*TASK TO COMPLETE*:
Restate the listing that follows word for word, without its pictures.

*GIVEN INFORMATION*:

▬▬▬

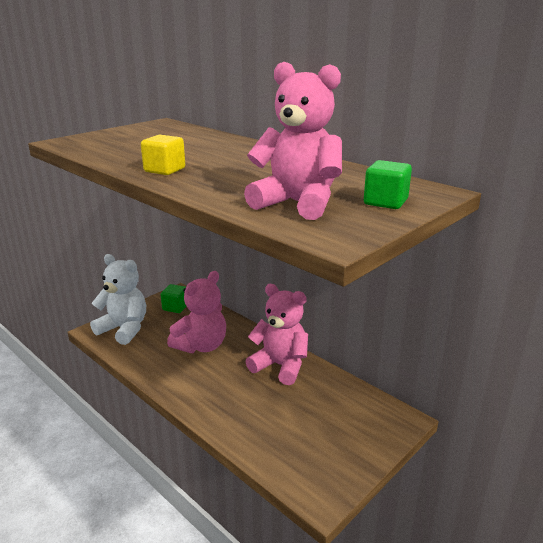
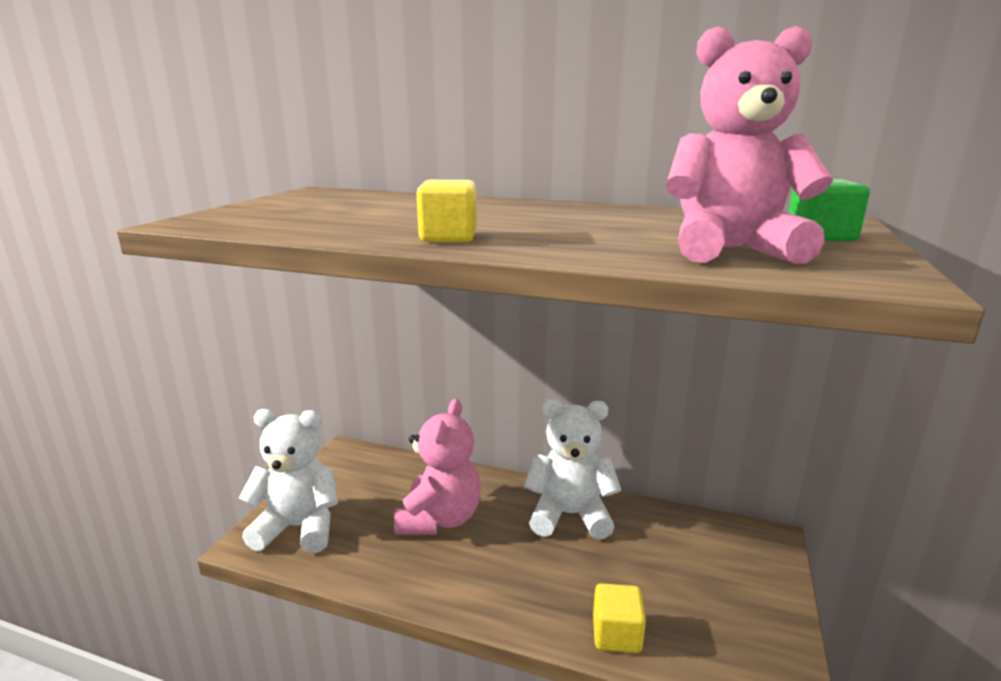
camera: 25 degrees left, 5 degrees down
green cube [161,284,187,313] -> none
pink teddy bear [245,284,308,385] -> white teddy bear [524,399,621,540]
none -> yellow cube [593,583,646,653]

▬▬▬

*ANSWER SPACE*:
camera: 25 degrees left, 5 degrees down
green cube [161,284,187,313] -> none
pink teddy bear [245,284,308,385] -> white teddy bear [524,399,621,540]
none -> yellow cube [593,583,646,653]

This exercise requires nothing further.